> Exercise prompt
Pictures stay out of the answer, but every line of the material must be restated exactly.

> Source data
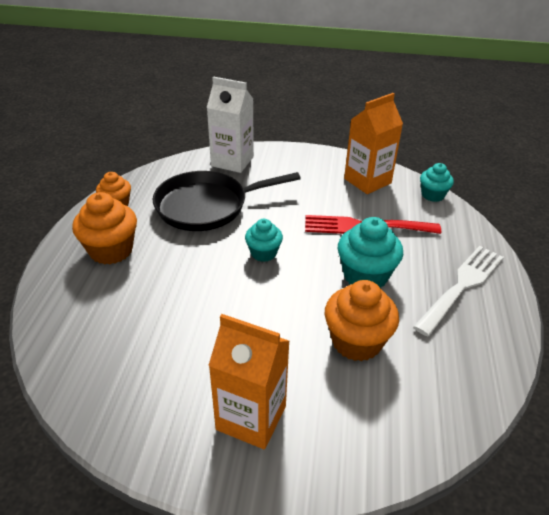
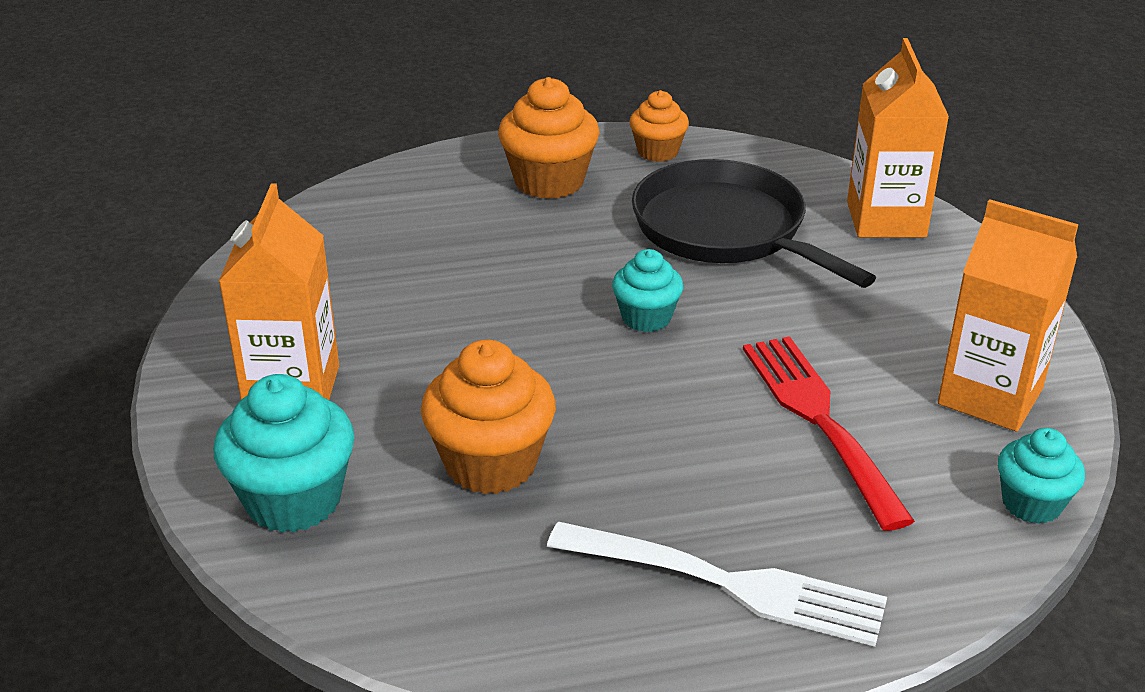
camera: 70 degrees right, 5 degrees down
(232, 161) = (886, 219): white carton -> orange carton
(365, 276) = (668, 445): turquoise cupcake -> turquoise cupcake (293, 500)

> Result below
camera: 70 degrees right, 5 degrees down
(232, 161) = (886, 219): white carton -> orange carton
(365, 276) = (668, 445): turquoise cupcake -> turquoise cupcake (293, 500)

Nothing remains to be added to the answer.